Excluding pictures, retype the line with "(143, 336) = (291, 359): black" and each line that follows it to the end of the data below, word for word.

[DATA — start]

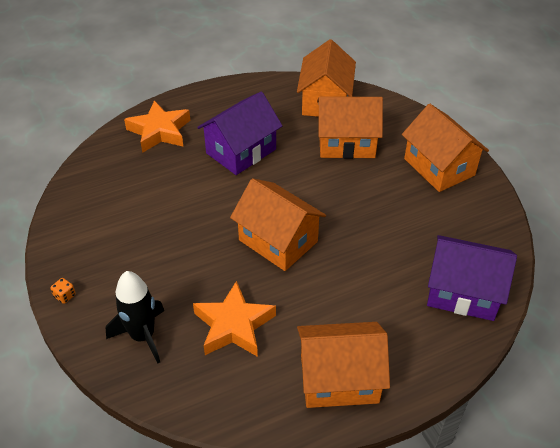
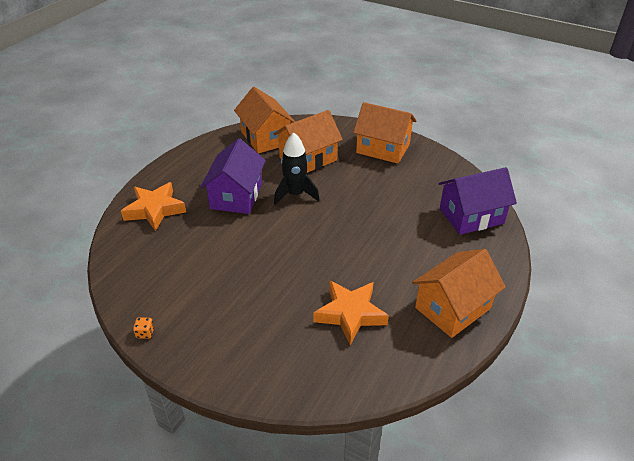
camera: 35 degrees left, 5 degrees down
(65, 296) = (195, 367): orange dice -> orange dice (145, 333)
(143, 336) = (291, 359): black rocket -> black rocket (295, 194)
(278, 241) = (324, 243): orange house -> none

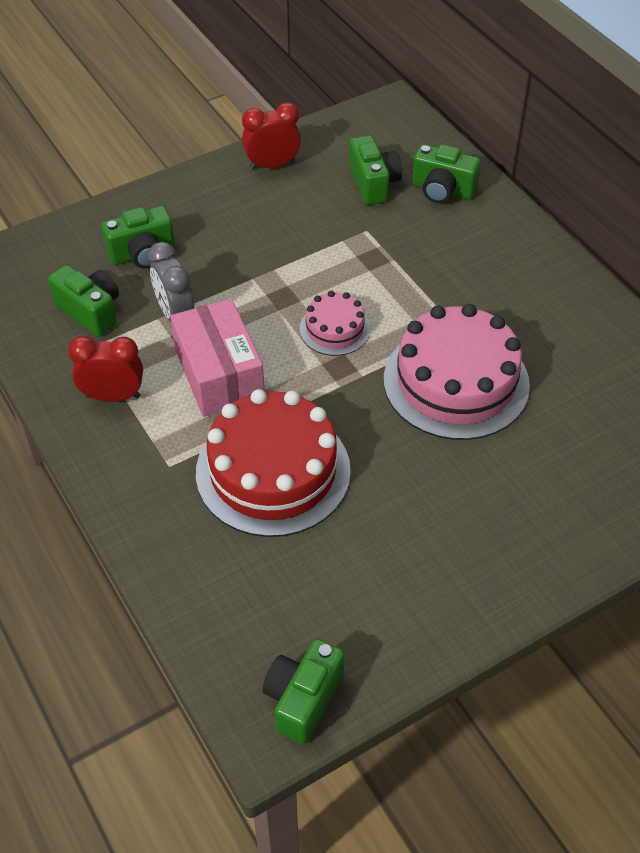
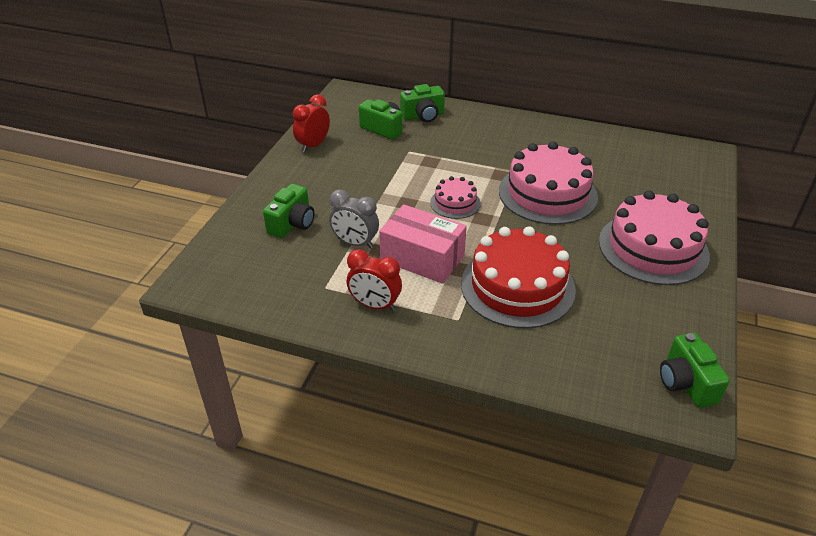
camera: 40 degrees left, 10 degrees down
(90, 311) = (299, 270): green camera -> none
(113, 396) = (375, 305): red clock -> red clock turned 120 degrees counterclockwise
(488, 530) = (653, 248): none -> pink cake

[DATA — finish]

EXPECTED ANSWER:
(143, 336) = (291, 359): black rocket -> black rocket (295, 194)
(278, 241) = (324, 243): orange house -> none

camera: 40 degrees left, 10 degrees down
(90, 311) = (299, 270): green camera -> none
(113, 396) = (375, 305): red clock -> red clock turned 120 degrees counterclockwise
(488, 530) = (653, 248): none -> pink cake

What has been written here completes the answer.